• **What to do**
Once the line containing "The camera went 80" is found, retype it and each line after it through the last entry below, word for word, and nothing else.

—————

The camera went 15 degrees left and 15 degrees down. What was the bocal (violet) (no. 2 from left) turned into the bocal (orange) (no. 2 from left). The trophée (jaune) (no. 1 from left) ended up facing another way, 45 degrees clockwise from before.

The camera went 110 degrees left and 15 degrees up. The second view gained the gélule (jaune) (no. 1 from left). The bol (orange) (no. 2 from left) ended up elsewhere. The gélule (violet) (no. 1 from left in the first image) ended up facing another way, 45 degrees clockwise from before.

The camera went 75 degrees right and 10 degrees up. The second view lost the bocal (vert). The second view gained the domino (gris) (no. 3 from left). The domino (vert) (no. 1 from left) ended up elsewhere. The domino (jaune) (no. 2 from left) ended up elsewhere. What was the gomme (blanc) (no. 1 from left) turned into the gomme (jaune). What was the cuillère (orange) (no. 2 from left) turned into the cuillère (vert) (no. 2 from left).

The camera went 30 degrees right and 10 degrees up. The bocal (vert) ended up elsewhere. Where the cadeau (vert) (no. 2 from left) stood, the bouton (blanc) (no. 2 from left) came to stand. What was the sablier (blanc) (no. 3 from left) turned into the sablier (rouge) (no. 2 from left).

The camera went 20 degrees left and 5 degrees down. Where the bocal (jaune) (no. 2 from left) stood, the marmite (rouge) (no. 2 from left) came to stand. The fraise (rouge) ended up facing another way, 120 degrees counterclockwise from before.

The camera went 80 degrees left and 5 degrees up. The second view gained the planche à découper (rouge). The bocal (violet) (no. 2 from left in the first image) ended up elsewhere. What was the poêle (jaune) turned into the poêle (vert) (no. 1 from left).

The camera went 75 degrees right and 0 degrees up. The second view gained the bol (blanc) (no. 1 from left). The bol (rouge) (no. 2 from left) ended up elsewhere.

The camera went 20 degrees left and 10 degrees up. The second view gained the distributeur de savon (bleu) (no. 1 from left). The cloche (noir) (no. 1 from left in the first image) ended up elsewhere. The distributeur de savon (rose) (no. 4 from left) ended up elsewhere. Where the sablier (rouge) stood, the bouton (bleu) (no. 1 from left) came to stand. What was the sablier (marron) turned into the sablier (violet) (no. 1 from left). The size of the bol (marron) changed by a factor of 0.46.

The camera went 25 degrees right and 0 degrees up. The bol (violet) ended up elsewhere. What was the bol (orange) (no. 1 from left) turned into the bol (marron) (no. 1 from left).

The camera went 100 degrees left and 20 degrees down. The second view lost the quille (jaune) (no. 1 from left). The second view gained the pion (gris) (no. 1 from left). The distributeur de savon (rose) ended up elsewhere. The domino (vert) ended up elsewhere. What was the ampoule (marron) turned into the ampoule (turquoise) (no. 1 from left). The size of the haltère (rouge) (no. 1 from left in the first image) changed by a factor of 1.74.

—————

• **Task solution**
The camera went 80 degrees left and 5 degrees up. The second view gained the planche à découper (rouge). The bocal (violet) (no. 2 from left in the first image) ended up elsewhere. What was the poêle (jaune) turned into the poêle (vert) (no. 1 from left).

The camera went 75 degrees right and 0 degrees up. The second view gained the bol (blanc) (no. 1 from left). The bol (rouge) (no. 2 from left) ended up elsewhere.

The camera went 20 degrees left and 10 degrees up. The second view gained the distributeur de savon (bleu) (no. 1 from left). The cloche (noir) (no. 1 from left in the first image) ended up elsewhere. The distributeur de savon (rose) (no. 4 from left) ended up elsewhere. Where the sablier (rouge) stood, the bouton (bleu) (no. 1 from left) came to stand. What was the sablier (marron) turned into the sablier (violet) (no. 1 from left). The size of the bol (marron) changed by a factor of 0.46.

The camera went 25 degrees right and 0 degrees up. The bol (violet) ended up elsewhere. What was the bol (orange) (no. 1 from left) turned into the bol (marron) (no. 1 from left).

The camera went 100 degrees left and 20 degrees down. The second view lost the quille (jaune) (no. 1 from left). The second view gained the pion (gris) (no. 1 from left). The distributeur de savon (rose) ended up elsewhere. The domino (vert) ended up elsewhere. What was the ampoule (marron) turned into the ampoule (turquoise) (no. 1 from left). The size of the haltère (rouge) (no. 1 from left in the first image) changed by a factor of 1.74.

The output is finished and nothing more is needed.